:: PROVIDED ENTRIES ::
···
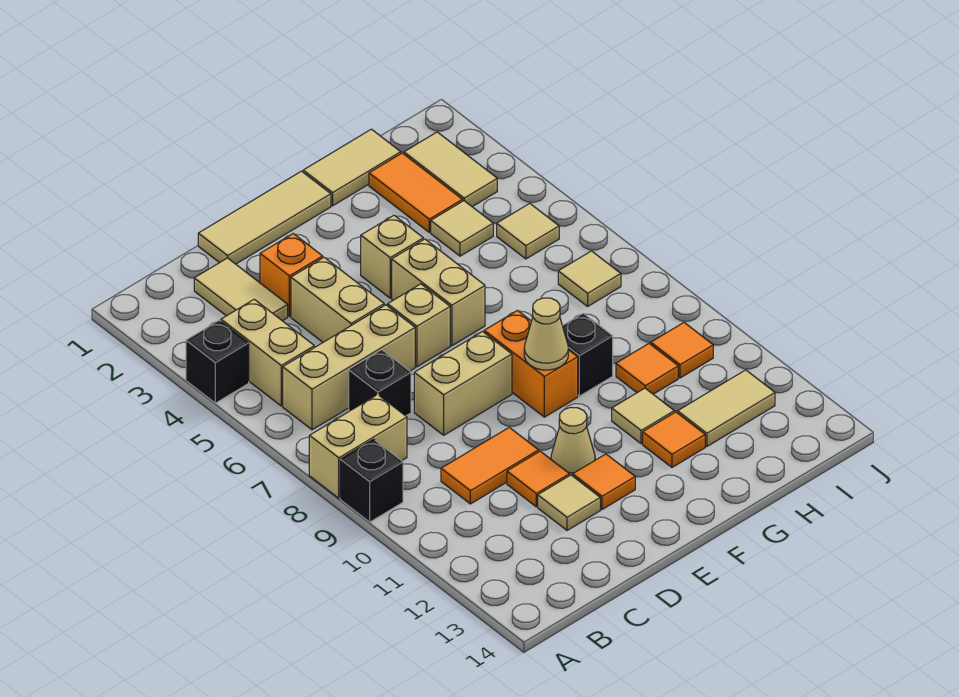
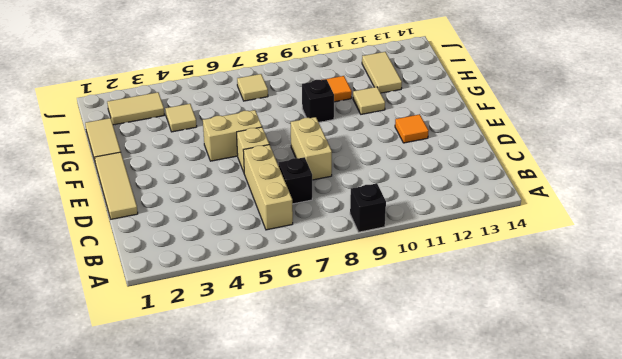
none -> black 1x1 brick [186,320,249,403]
none -> tan 1x2 brick [309,394,407,498]
none -> tan 1x2 brick [221,299,314,406]
none -> tan 1x2 tile [194,258,288,321]

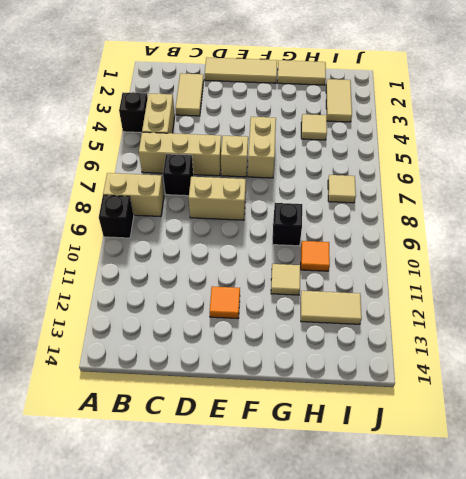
none -> orange 1x2 tile [441,427,539,504]
none -> orange 1x1 brick [260,234,323,316]
none -> tan 1x2 brick [291,257,384,342]
none -> orange 1x1 tile [507,451,570,507]

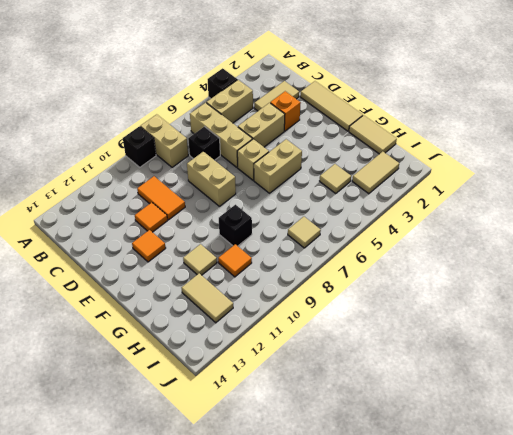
none -> tan 1x1 tile [538,475,600,530]
none -> tan 1x1 cone [551,407,595,476]
none -> tan 1x1 brick [361,215,423,298]
none -> orange 1x2 brick [484,311,578,417]

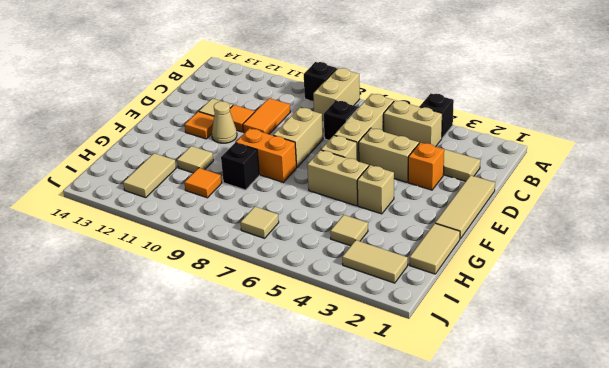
none -> orange 1x1 tile [643,412,705,467]
none -> orange 1x2 tile [369,153,463,232]
none -> tan 1x1 tile [497,203,559,259]
none -> orange 1x1 tile [651,323,713,378]

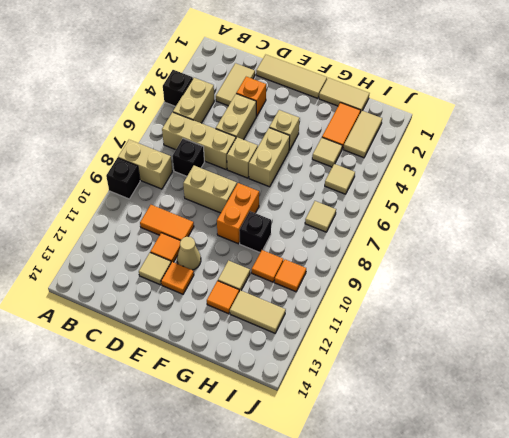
none -> tan 1x1 cone [524,298,568,370]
···
:: WHAT IS NEEDED ::
Leaving out the pictures, repeat the data above exactly.

:: EXERCISE ANSWER ::
none -> black 1x1 brick [186,320,249,403]
none -> tan 1x2 brick [309,394,407,498]
none -> tan 1x2 brick [221,299,314,406]
none -> tan 1x2 tile [194,258,288,321]

none -> orange 1x2 tile [441,427,539,504]
none -> orange 1x1 brick [260,234,323,316]
none -> tan 1x2 brick [291,257,384,342]
none -> orange 1x1 tile [507,451,570,507]

none -> tan 1x1 tile [538,475,600,530]
none -> tan 1x1 cone [551,407,595,476]
none -> tan 1x1 brick [361,215,423,298]
none -> orange 1x2 brick [484,311,578,417]

none -> orange 1x1 tile [643,412,705,467]
none -> orange 1x2 tile [369,153,463,232]
none -> tan 1x1 tile [497,203,559,259]
none -> orange 1x1 tile [651,323,713,378]

none -> tan 1x1 cone [524,298,568,370]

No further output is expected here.